INSTRUCTIONS FOR THE TASK: Starting at the first line of the listing below, repeat each line up to and including the one containing "C1: 4.7uF (plus +15V, minus GND) -> none". Leave out pictures.
== DATA FOR REVIEW ==
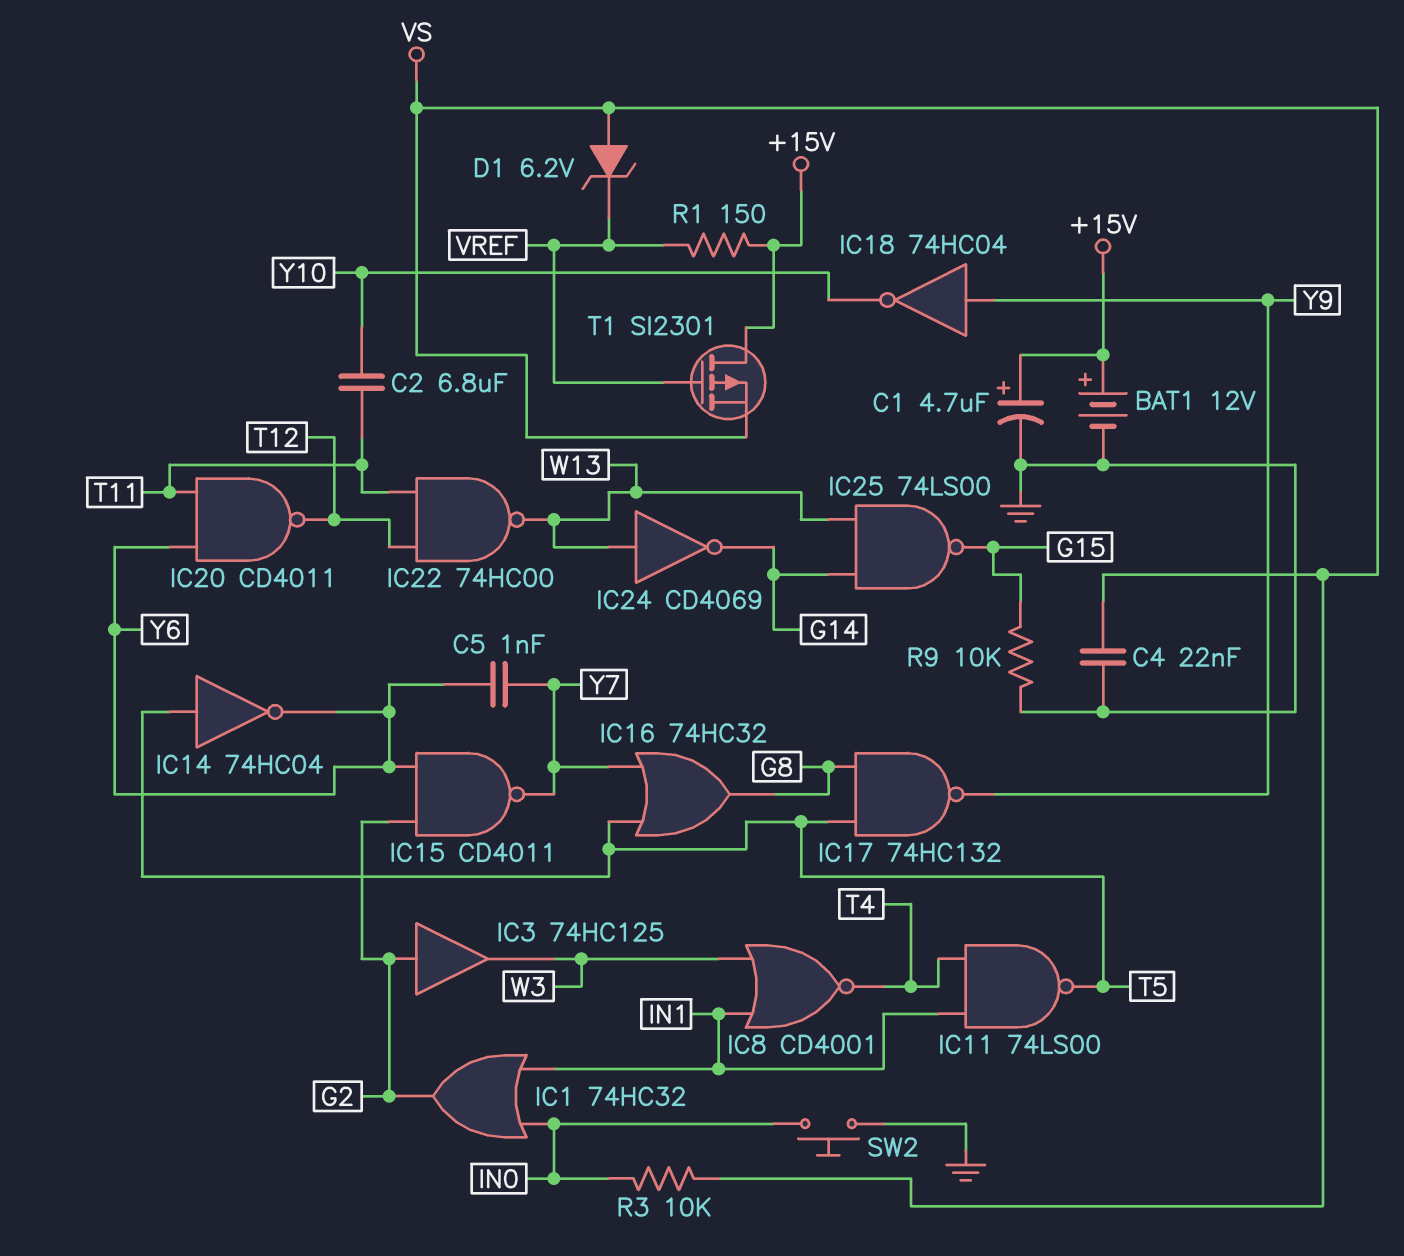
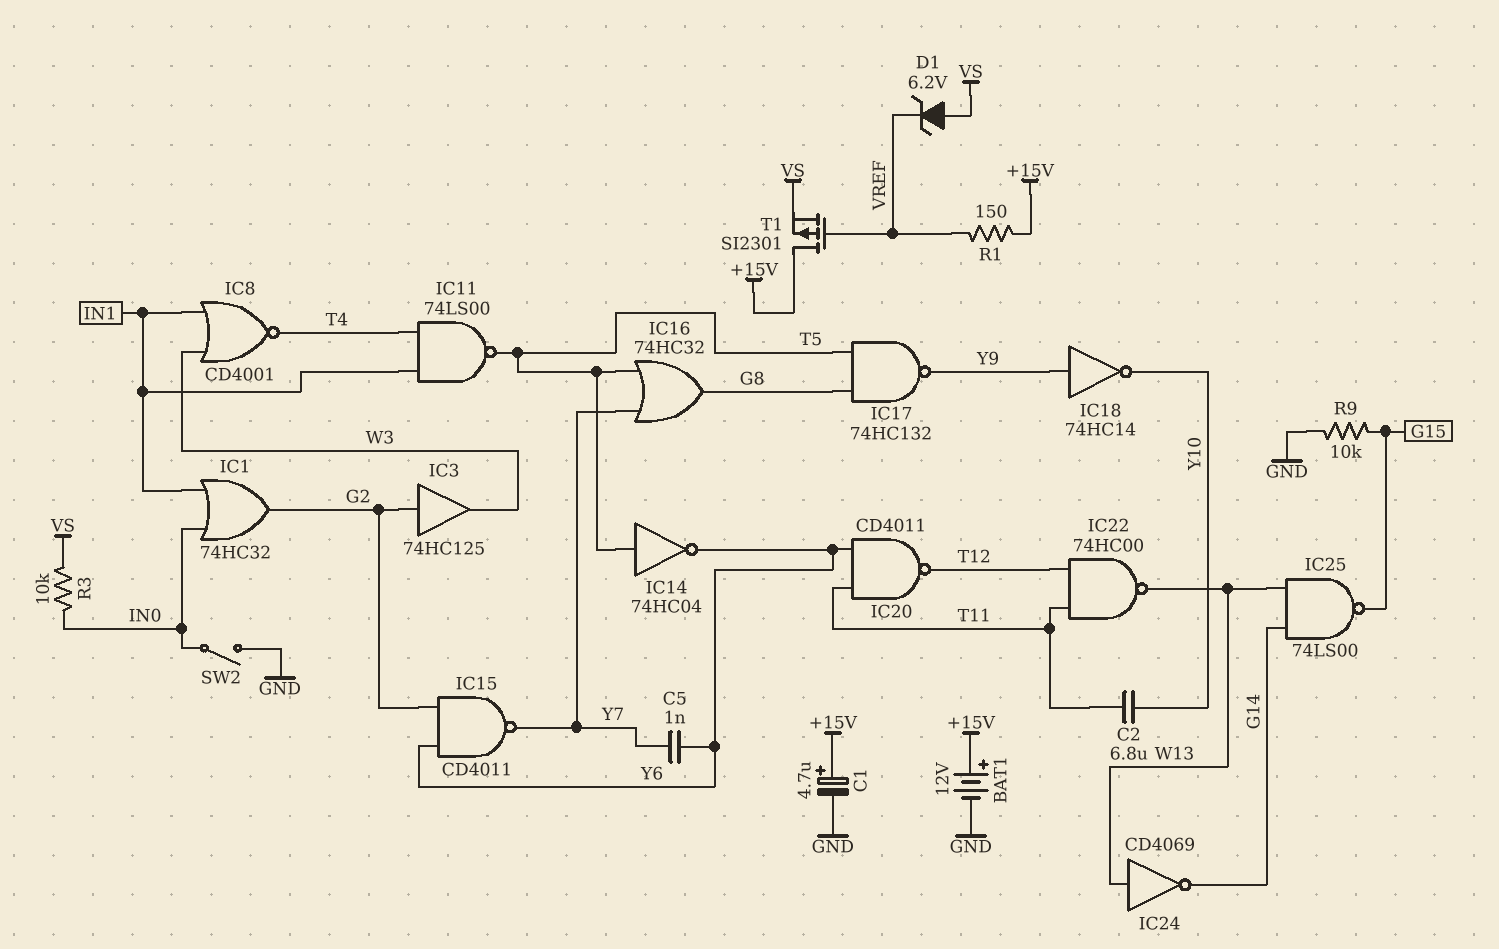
C4: 22nF (GND, VS) -> none
IC18: NOT 74HC04 (in Y9, out Y10) -> NOT 74HC14 (in Y9, out Y10)
SW2: button (GND, IN0) -> switch (GND, IN0)

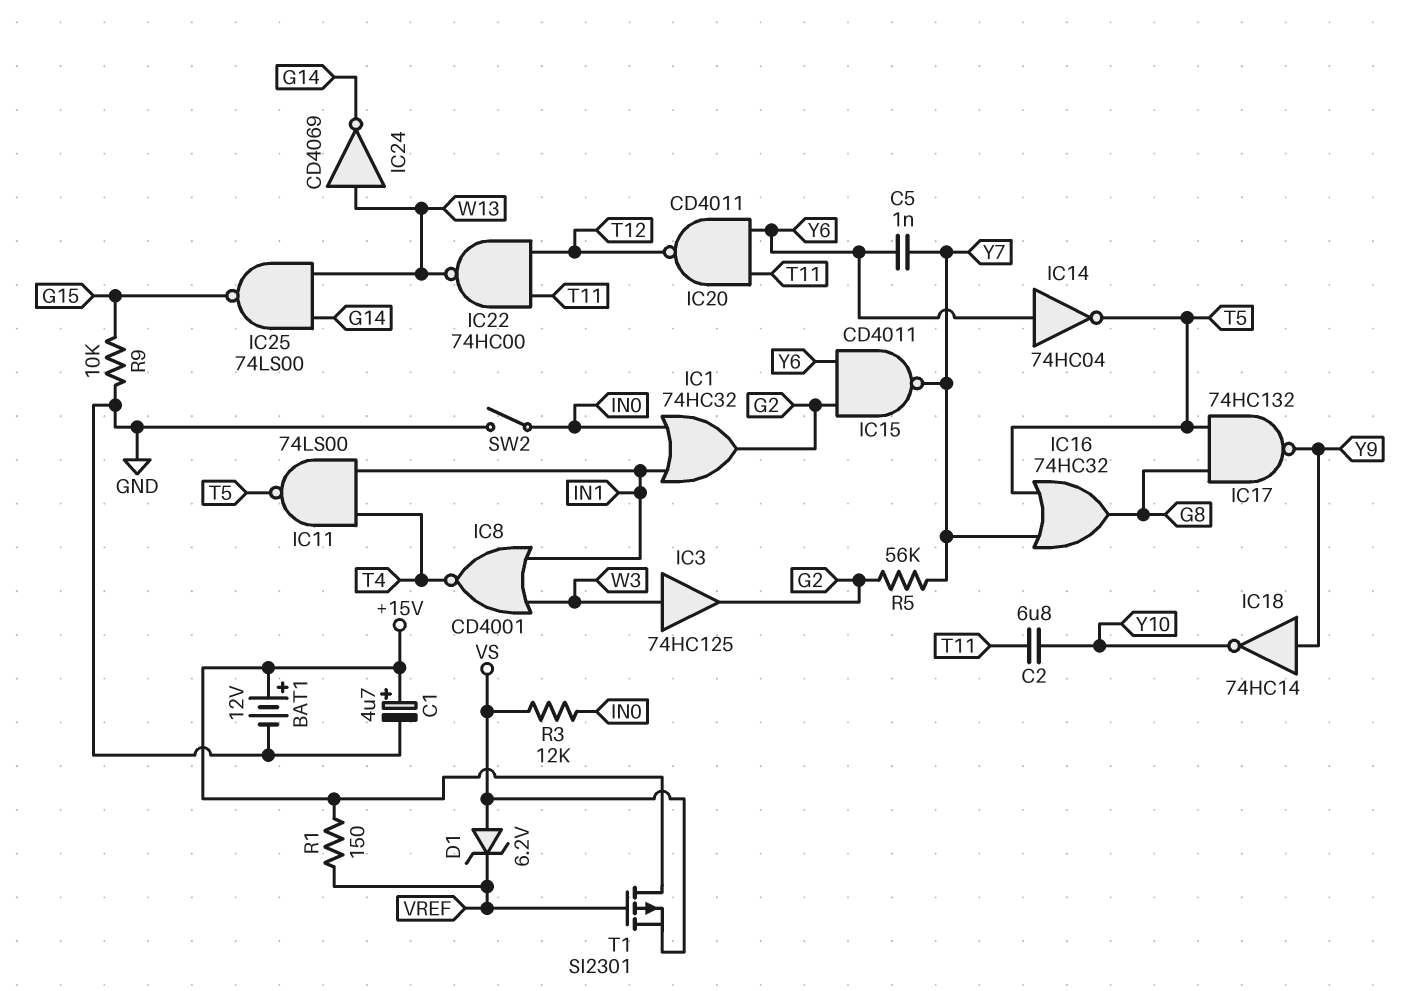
IC3: buffer 74HC125 (in G2, out W3) -> buffer 74HC125 (in W3, out G2)
IC14: NOT 74HC04 (in T5, out Y6) -> NOT 74HC04 (in Y6, out T5)
R3: 10k (IN0, VS) -> 12k (IN0, VS)
R5: none -> 56k (G2, Y7)

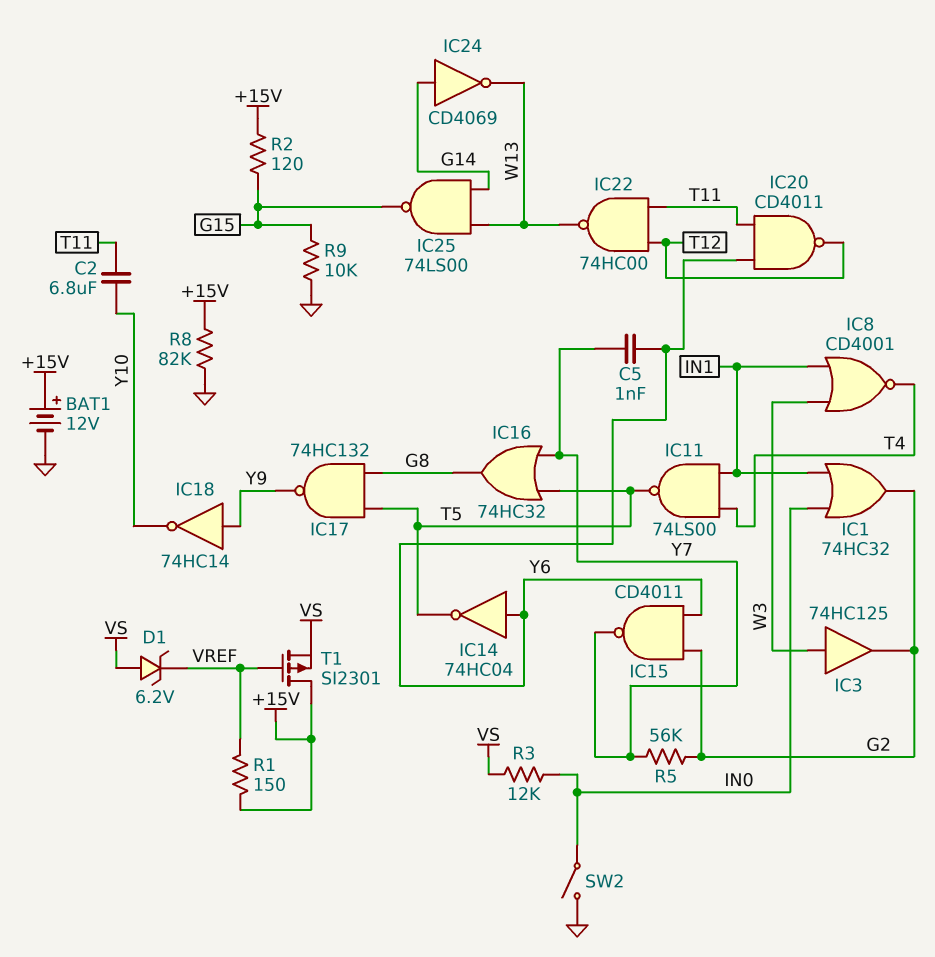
C1: 4.7uF (plus +15V, minus GND) -> none
IC24: NOT CD4069 (in W13, out G14) -> NOT CD4069 (in G14, out W13)
R2: none -> 120 (+15V, G15)
R8: none -> 82k (+15V, GND)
===
WRITTEN RESPONSE:
C4: 22nF (GND, VS) -> none
IC18: NOT 74HC04 (in Y9, out Y10) -> NOT 74HC14 (in Y9, out Y10)
SW2: button (GND, IN0) -> switch (GND, IN0)

IC3: buffer 74HC125 (in G2, out W3) -> buffer 74HC125 (in W3, out G2)
IC14: NOT 74HC04 (in T5, out Y6) -> NOT 74HC04 (in Y6, out T5)
R3: 10k (IN0, VS) -> 12k (IN0, VS)
R5: none -> 56k (G2, Y7)

C1: 4.7uF (plus +15V, minus GND) -> none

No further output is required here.